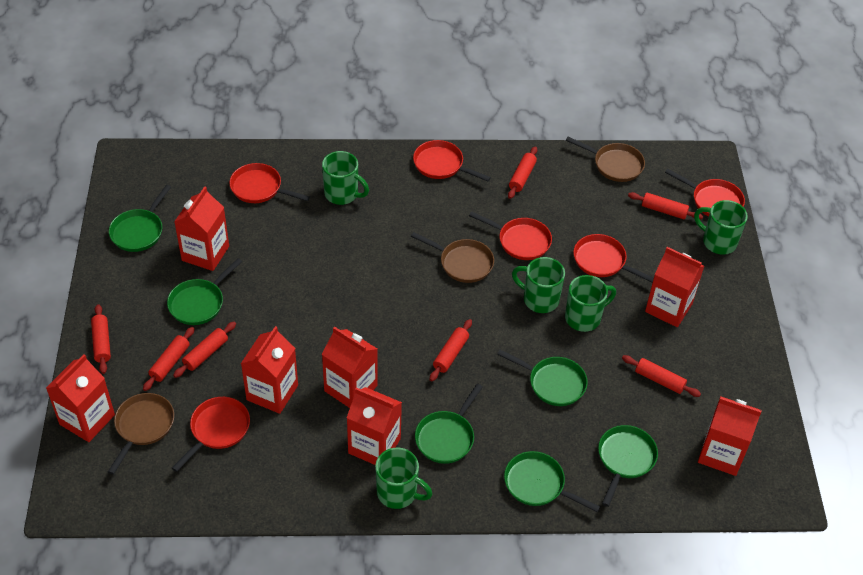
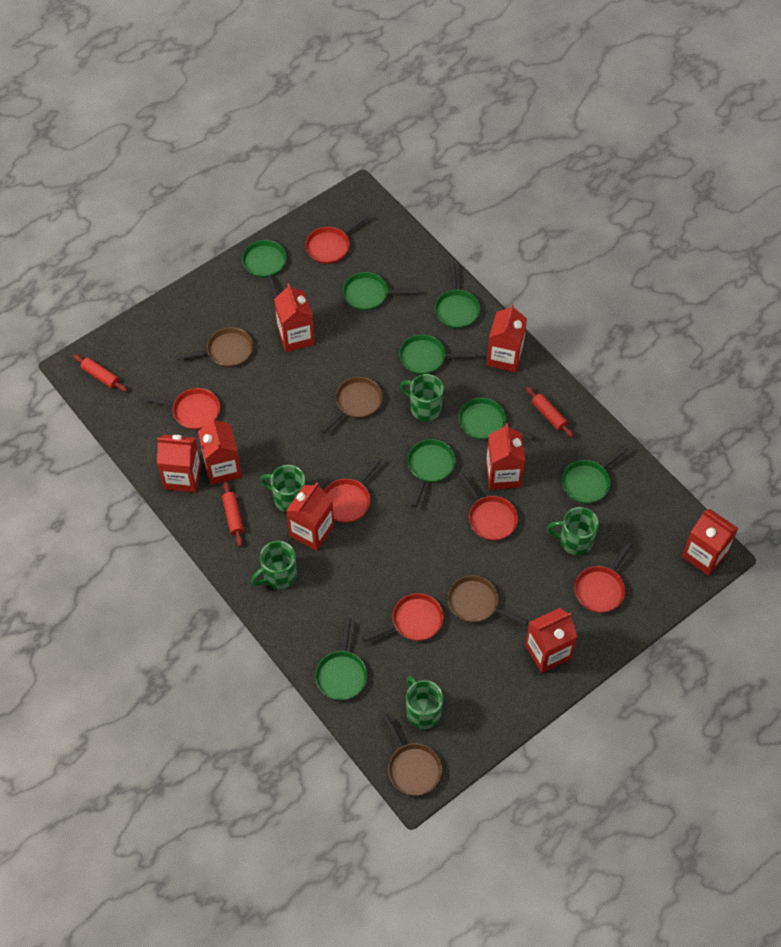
brown pan: 3 -> 4
green pan: 6 -> 8
red carton: 7 -> 8
red rolling pin: 7 -> 3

## [Problem requirements]
Copy out every line above, word for word, minus images.

## [Response to this task]
brown pan: 3 -> 4
green pan: 6 -> 8
red carton: 7 -> 8
red rolling pin: 7 -> 3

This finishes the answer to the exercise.